How to complete this task — Skipping all images, output the listing word for word.

Information —
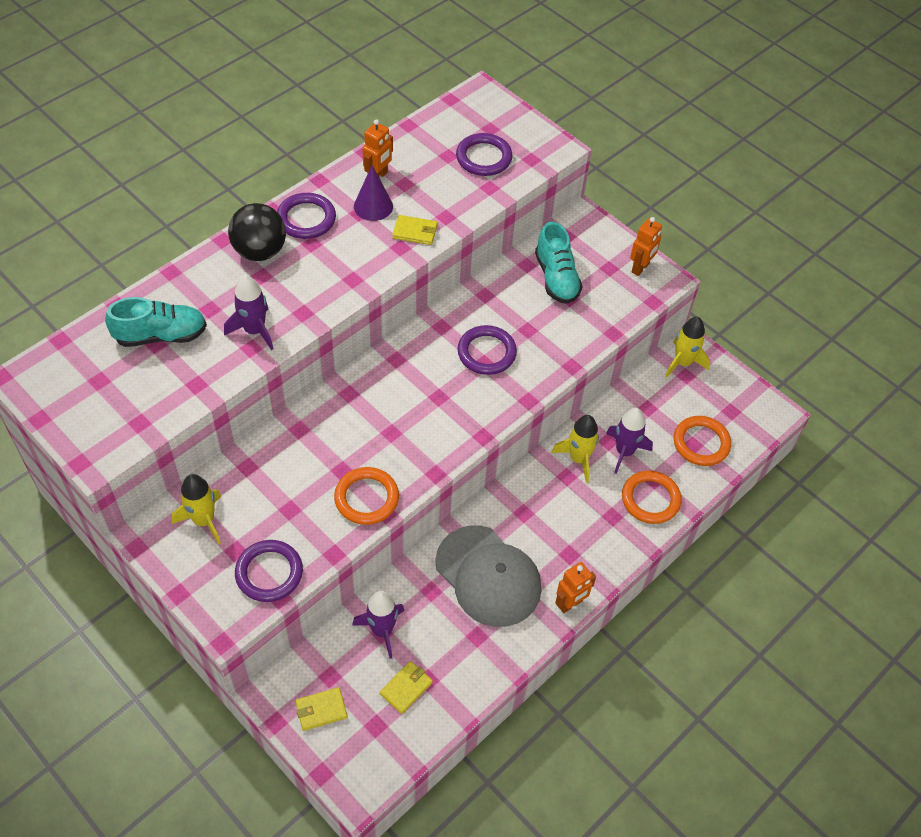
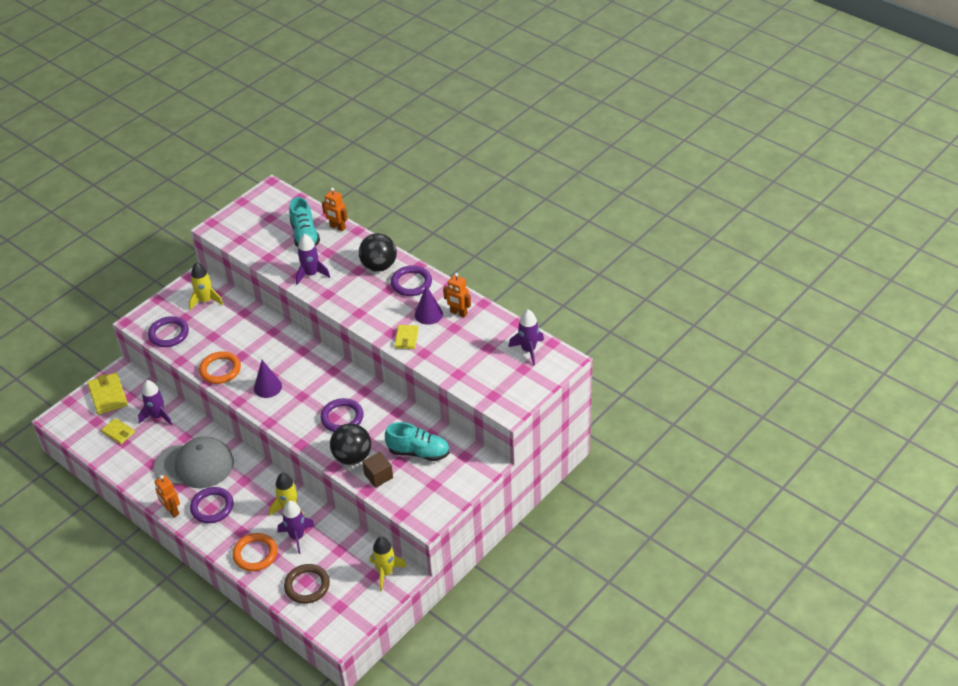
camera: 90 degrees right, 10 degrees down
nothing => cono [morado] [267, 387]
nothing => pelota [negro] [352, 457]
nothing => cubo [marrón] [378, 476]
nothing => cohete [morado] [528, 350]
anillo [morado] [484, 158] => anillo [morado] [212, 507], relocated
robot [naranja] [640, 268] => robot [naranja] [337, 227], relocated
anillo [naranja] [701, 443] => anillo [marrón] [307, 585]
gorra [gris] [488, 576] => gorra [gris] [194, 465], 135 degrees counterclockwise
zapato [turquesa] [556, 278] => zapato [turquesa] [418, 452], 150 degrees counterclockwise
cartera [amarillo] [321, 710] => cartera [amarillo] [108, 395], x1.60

Response —
camera: 90 degrees right, 10 degrees down
nothing => cono [morado] [267, 387]
nothing => pelota [negro] [352, 457]
nothing => cubo [marrón] [378, 476]
nothing => cohete [morado] [528, 350]
anillo [morado] [484, 158] => anillo [morado] [212, 507], relocated
robot [naranja] [640, 268] => robot [naranja] [337, 227], relocated
anillo [naranja] [701, 443] => anillo [marrón] [307, 585]
gorra [gris] [488, 576] => gorra [gris] [194, 465], 135 degrees counterclockwise
zapato [turquesa] [556, 278] => zapato [turquesa] [418, 452], 150 degrees counterclockwise
cartera [amarillo] [321, 710] => cartera [amarillo] [108, 395], x1.60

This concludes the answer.